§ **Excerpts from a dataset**
===

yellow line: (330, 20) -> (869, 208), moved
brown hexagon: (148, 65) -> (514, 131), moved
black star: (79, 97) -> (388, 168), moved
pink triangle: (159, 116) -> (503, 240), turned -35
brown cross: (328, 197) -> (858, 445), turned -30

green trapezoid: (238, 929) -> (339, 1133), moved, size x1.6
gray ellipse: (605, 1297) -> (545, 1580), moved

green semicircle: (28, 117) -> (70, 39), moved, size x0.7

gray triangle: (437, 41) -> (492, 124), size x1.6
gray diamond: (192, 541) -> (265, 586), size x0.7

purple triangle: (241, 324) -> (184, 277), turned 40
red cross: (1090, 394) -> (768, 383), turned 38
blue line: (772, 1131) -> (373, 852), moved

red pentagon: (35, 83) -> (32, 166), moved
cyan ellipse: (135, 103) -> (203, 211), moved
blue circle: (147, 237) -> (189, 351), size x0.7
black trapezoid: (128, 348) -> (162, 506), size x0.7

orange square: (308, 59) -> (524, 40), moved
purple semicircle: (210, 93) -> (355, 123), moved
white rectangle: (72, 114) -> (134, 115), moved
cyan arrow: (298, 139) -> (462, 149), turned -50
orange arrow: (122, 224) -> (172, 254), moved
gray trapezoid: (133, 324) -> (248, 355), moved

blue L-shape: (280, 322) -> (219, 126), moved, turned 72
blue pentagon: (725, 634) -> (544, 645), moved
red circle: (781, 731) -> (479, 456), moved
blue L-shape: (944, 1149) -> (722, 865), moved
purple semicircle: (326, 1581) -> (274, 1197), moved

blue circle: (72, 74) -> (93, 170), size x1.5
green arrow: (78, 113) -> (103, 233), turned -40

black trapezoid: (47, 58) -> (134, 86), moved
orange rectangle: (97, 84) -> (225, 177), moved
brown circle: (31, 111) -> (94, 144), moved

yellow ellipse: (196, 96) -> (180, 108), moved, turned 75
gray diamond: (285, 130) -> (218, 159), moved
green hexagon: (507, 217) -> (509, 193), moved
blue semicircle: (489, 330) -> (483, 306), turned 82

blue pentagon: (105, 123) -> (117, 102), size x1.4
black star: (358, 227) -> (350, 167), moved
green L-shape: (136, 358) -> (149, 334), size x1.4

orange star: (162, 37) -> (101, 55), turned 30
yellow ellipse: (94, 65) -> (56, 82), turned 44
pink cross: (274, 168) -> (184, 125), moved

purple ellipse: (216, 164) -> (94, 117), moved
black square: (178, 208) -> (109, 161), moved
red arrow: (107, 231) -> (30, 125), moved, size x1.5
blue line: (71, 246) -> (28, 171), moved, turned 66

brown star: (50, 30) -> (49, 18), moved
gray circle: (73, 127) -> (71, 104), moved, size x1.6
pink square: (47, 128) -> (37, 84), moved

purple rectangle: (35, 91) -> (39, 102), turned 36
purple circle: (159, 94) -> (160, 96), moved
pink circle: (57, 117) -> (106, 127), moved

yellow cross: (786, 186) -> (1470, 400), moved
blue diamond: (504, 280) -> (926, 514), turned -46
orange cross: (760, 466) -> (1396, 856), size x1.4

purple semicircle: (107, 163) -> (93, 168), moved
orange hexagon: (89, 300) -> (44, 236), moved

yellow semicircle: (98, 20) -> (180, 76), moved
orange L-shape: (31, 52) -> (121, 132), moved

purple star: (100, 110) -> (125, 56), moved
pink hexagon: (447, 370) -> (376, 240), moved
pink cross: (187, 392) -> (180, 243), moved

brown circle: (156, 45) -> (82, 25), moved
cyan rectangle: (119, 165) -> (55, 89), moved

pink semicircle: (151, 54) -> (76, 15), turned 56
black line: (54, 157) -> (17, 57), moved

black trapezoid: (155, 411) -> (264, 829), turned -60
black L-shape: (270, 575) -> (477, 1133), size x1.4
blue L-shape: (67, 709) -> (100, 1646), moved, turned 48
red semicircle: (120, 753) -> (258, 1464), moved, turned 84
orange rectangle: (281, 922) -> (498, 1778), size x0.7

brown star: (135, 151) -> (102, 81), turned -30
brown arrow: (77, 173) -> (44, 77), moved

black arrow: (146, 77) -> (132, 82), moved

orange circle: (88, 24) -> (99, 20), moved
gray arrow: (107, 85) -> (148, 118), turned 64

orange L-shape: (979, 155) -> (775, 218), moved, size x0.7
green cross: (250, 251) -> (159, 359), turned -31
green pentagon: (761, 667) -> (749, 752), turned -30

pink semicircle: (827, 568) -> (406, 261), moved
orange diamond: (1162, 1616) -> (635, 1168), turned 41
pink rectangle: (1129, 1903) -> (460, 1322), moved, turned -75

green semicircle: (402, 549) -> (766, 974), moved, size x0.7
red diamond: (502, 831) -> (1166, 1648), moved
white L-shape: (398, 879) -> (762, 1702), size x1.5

===

§ **Work instructions**
Retype exactly the lines above, from the one with "red cross: (1090, 394)" through the one with "brown circle: (31, 111) -> (94, 144), moved", inclusive.

§ **Exercise answer**
red cross: (1090, 394) -> (768, 383), turned 38
blue line: (772, 1131) -> (373, 852), moved

red pentagon: (35, 83) -> (32, 166), moved
cyan ellipse: (135, 103) -> (203, 211), moved
blue circle: (147, 237) -> (189, 351), size x0.7
black trapezoid: (128, 348) -> (162, 506), size x0.7

orange square: (308, 59) -> (524, 40), moved
purple semicircle: (210, 93) -> (355, 123), moved
white rectangle: (72, 114) -> (134, 115), moved
cyan arrow: (298, 139) -> (462, 149), turned -50
orange arrow: (122, 224) -> (172, 254), moved
gray trapezoid: (133, 324) -> (248, 355), moved

blue L-shape: (280, 322) -> (219, 126), moved, turned 72
blue pentagon: (725, 634) -> (544, 645), moved
red circle: (781, 731) -> (479, 456), moved
blue L-shape: (944, 1149) -> (722, 865), moved
purple semicircle: (326, 1581) -> (274, 1197), moved

blue circle: (72, 74) -> (93, 170), size x1.5
green arrow: (78, 113) -> (103, 233), turned -40

black trapezoid: (47, 58) -> (134, 86), moved
orange rectangle: (97, 84) -> (225, 177), moved
brown circle: (31, 111) -> (94, 144), moved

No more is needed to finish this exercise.